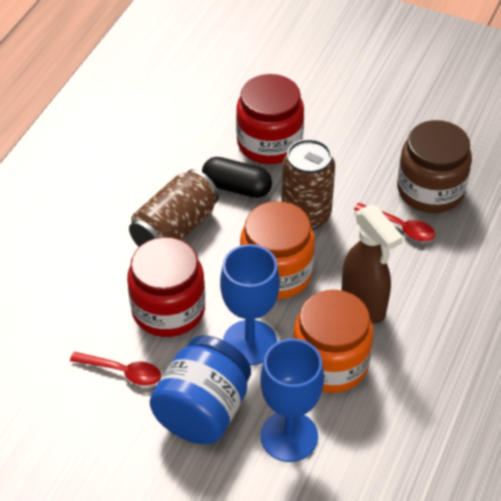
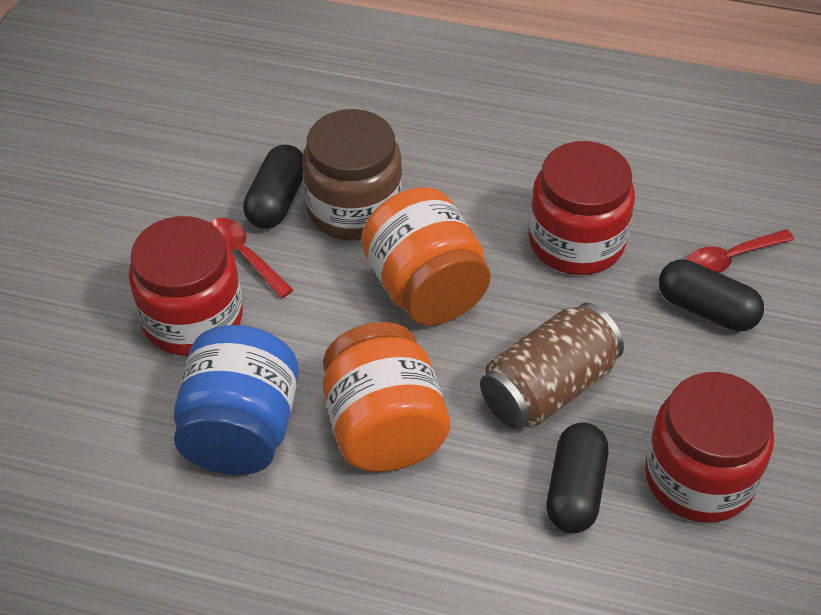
black capsule: 1 -> 3
blue goblet: 2 -> 0
brown can: 2 -> 1
brown spray bottle: 1 -> 0
red jar: 2 -> 3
——
Restate the listing above word for word and skip each picture.

black capsule: 1 -> 3
blue goblet: 2 -> 0
brown can: 2 -> 1
brown spray bottle: 1 -> 0
red jar: 2 -> 3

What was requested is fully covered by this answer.